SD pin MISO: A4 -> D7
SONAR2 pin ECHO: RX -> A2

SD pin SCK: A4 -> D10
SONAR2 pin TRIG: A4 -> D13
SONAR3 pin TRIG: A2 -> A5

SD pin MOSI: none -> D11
^^^^^^^^^^^^^^^^
# [Task description]
Please extract exactly, and only, the lines from the line containing "SONAR2 pin ECHO: RX -> A2" through the last line of the records.

# [Finished task]
SONAR2 pin ECHO: RX -> A2

SD pin SCK: A4 -> D10
SONAR2 pin TRIG: A4 -> D13
SONAR3 pin TRIG: A2 -> A5

SD pin MOSI: none -> D11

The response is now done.